RECORDS section start

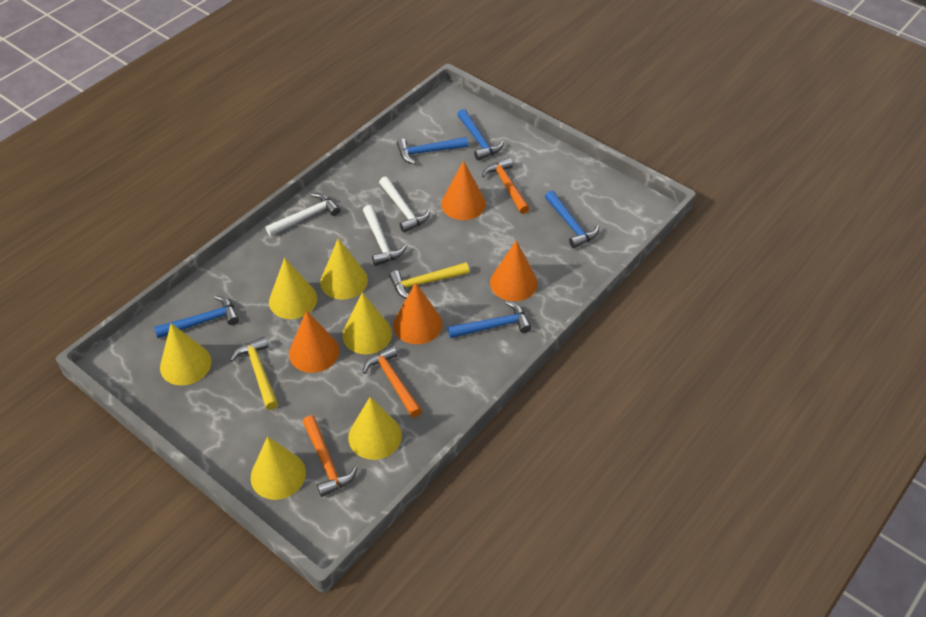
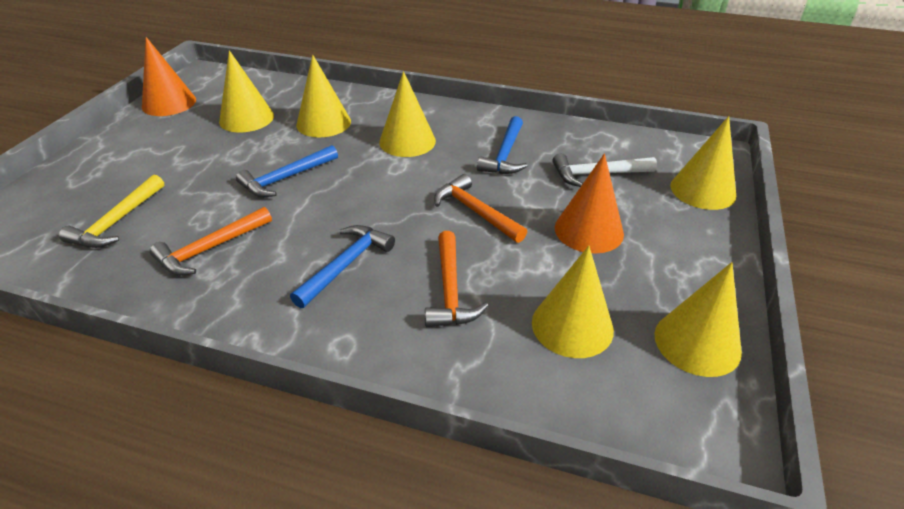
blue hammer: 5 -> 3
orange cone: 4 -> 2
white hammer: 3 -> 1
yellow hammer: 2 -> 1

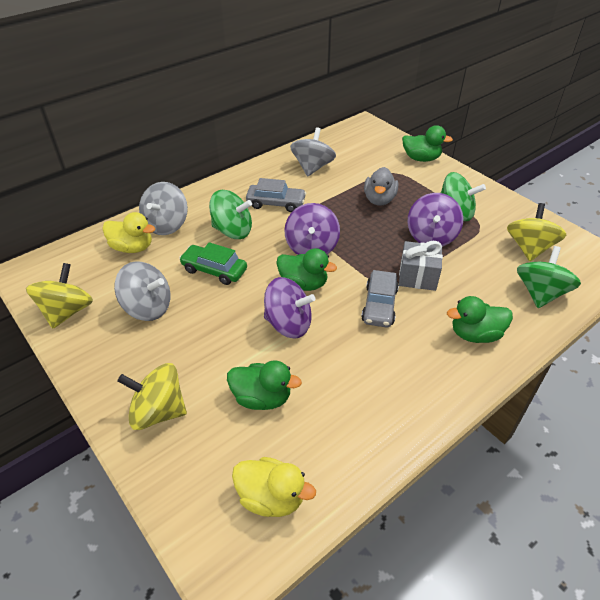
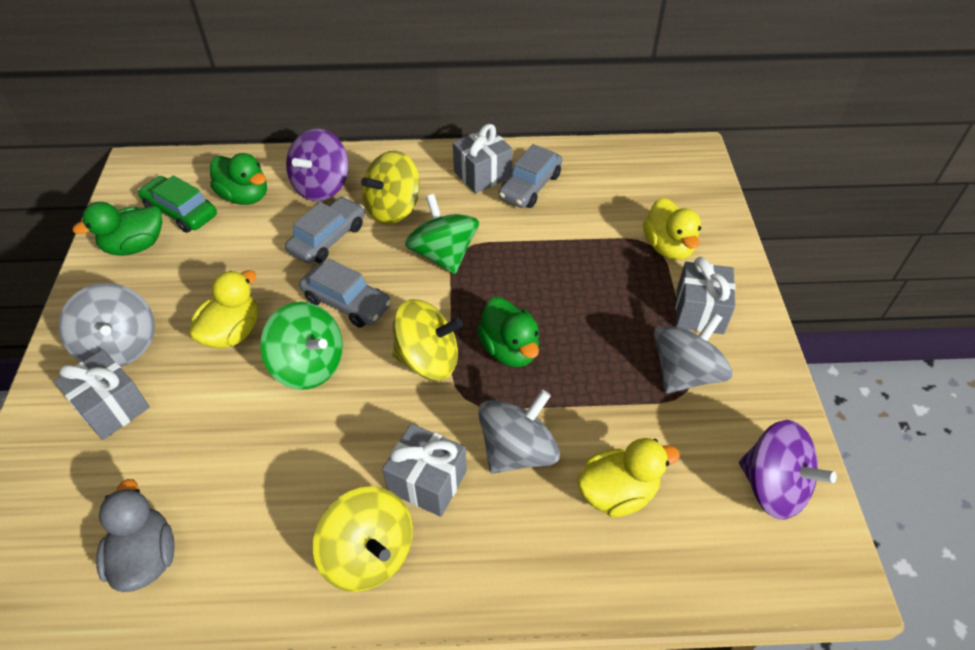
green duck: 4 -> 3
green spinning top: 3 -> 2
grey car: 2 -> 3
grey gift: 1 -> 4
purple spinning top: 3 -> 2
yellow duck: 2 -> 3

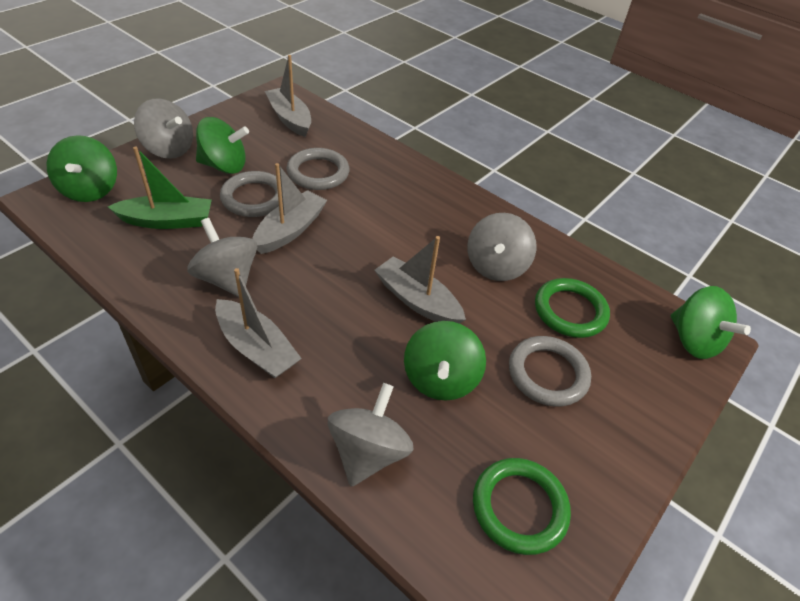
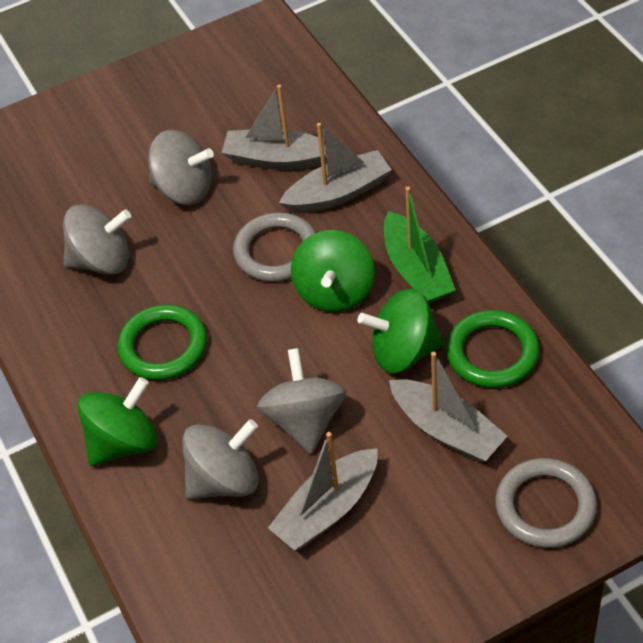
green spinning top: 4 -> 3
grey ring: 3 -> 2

RECORDS section end

Give back every entry in its exact wording, leaving the pictures out.

SOLUTION =>
blue hammer: 5 -> 3
orange cone: 4 -> 2
white hammer: 3 -> 1
yellow hammer: 2 -> 1

green duck: 4 -> 3
green spinning top: 3 -> 2
grey car: 2 -> 3
grey gift: 1 -> 4
purple spinning top: 3 -> 2
yellow duck: 2 -> 3

green spinning top: 4 -> 3
grey ring: 3 -> 2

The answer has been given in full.